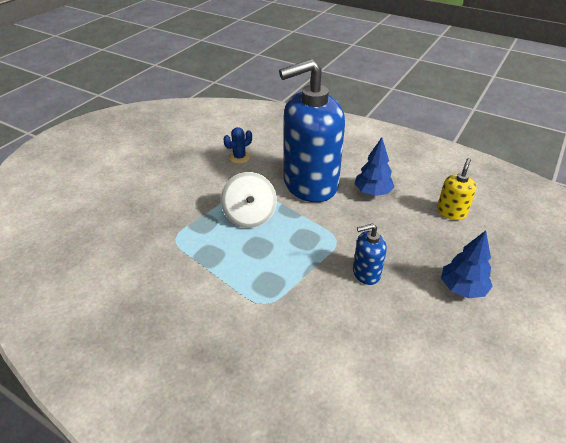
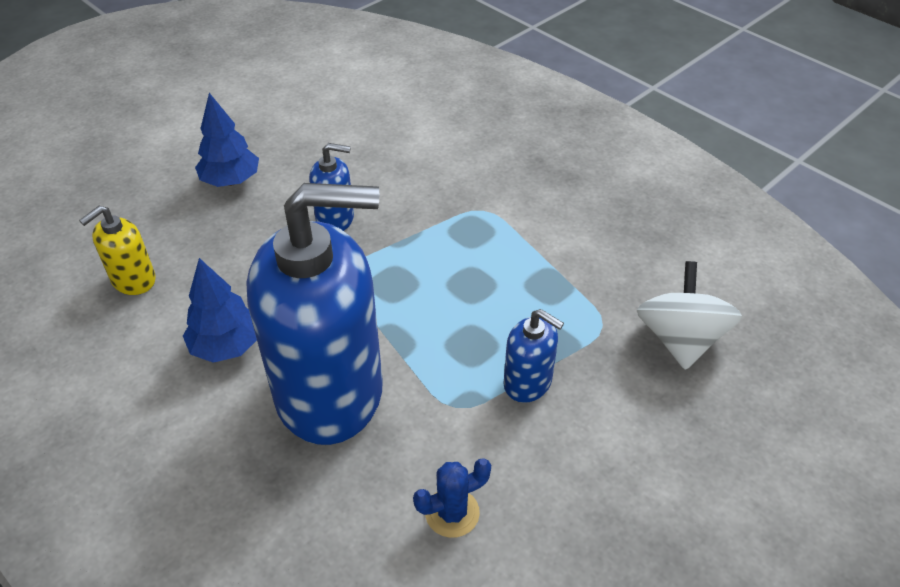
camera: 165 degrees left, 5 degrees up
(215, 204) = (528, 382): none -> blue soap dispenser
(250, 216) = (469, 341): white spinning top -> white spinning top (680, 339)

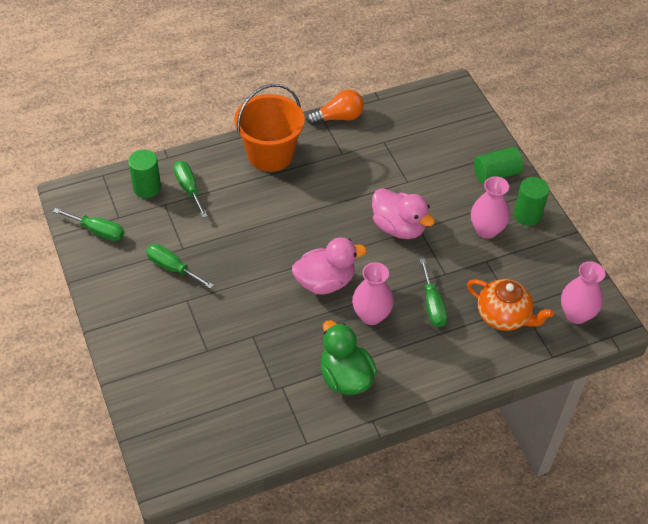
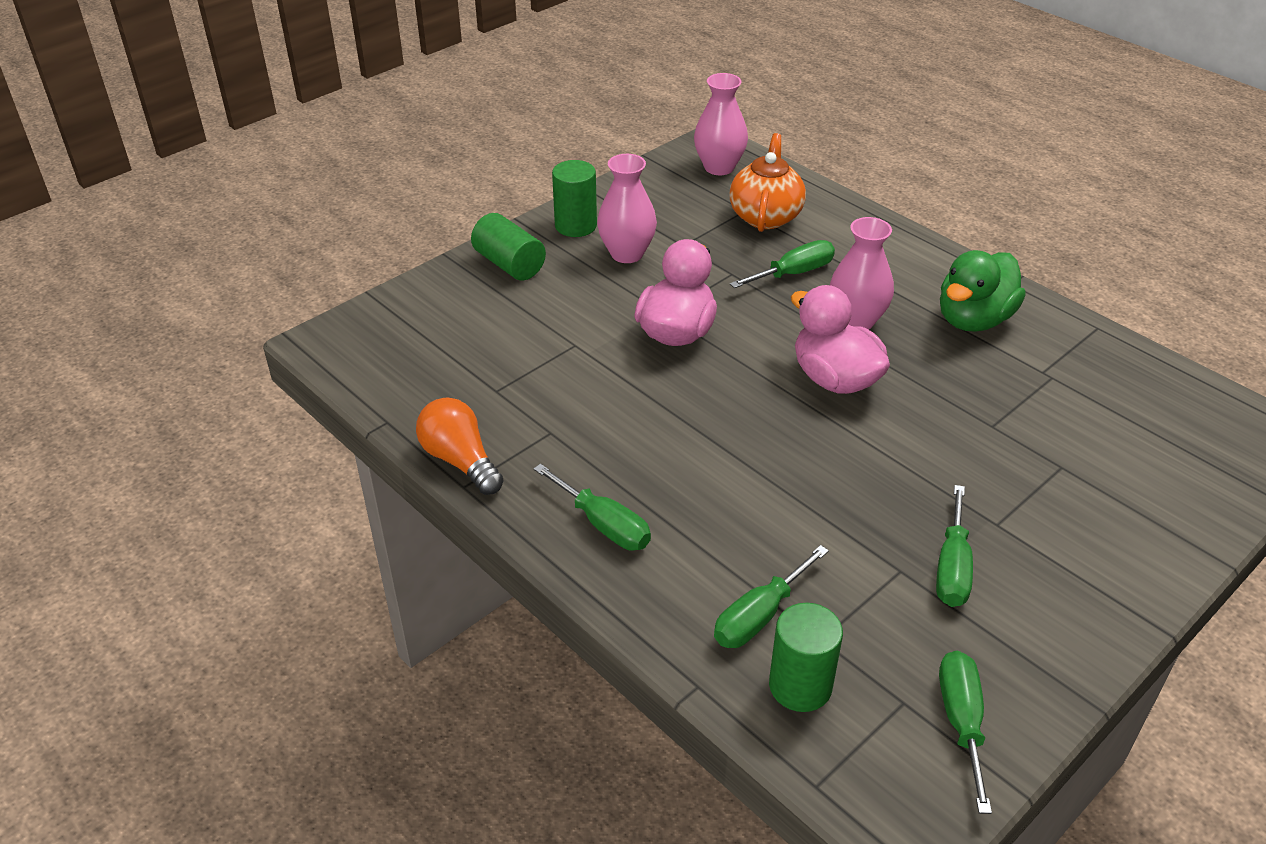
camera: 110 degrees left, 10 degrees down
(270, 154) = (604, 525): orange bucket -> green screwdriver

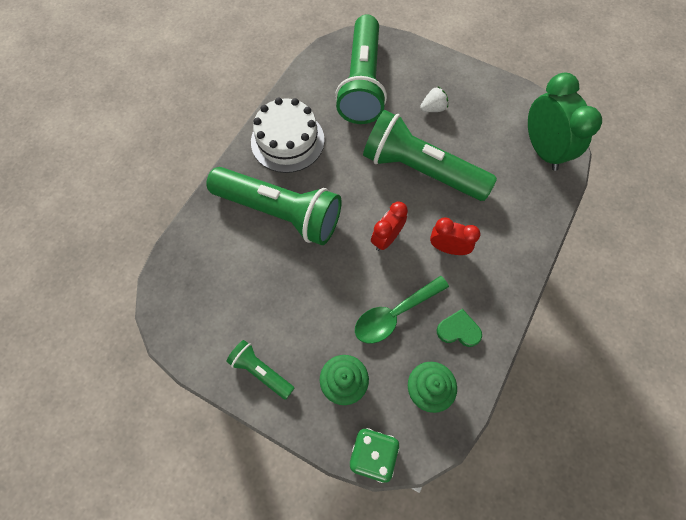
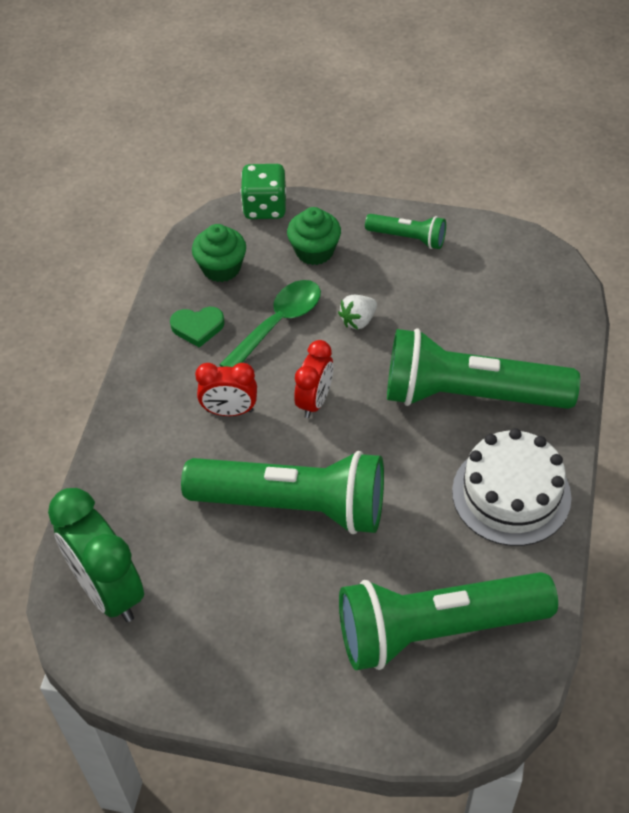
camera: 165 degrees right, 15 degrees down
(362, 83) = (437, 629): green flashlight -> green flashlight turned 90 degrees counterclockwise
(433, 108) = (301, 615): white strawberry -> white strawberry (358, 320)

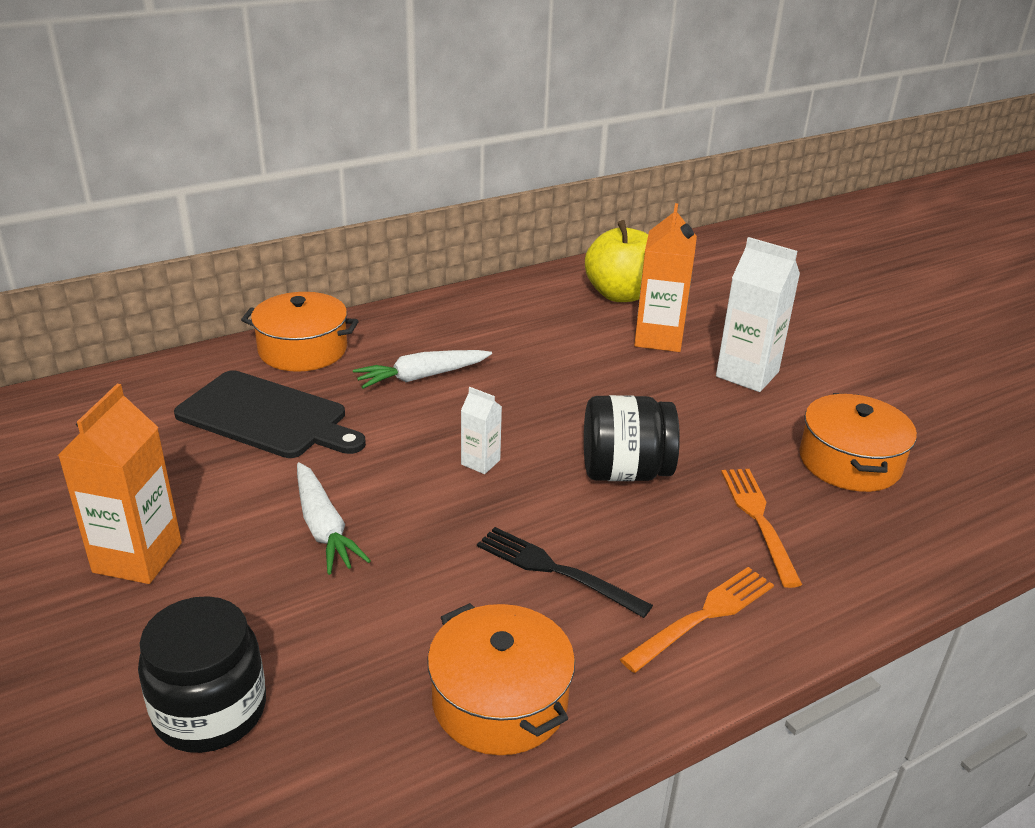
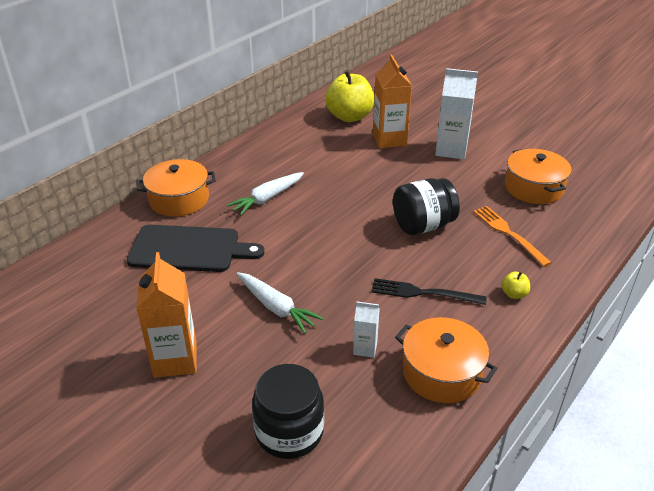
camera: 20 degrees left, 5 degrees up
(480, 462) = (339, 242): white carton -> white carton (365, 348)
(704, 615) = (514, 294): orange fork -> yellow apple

····················

● ACTION ITEM:
What you need to retype is every line from the one that has "(250, 216) = (469, 341): white" through the last line of the listing, both included, with the pictures left out.

● RESULT OF THIS EXERCISE:
(250, 216) = (469, 341): white spinning top -> white spinning top (680, 339)

camera: 110 degrees left, 10 degrees down
(270, 154) = (604, 525): orange bucket -> green screwdriver

camera: 165 degrees right, 15 degrees down
(362, 83) = (437, 629): green flashlight -> green flashlight turned 90 degrees counterclockwise
(433, 108) = (301, 615): white strawberry -> white strawberry (358, 320)

camera: 20 degrees left, 5 degrees up
(480, 462) = (339, 242): white carton -> white carton (365, 348)
(704, 615) = (514, 294): orange fork -> yellow apple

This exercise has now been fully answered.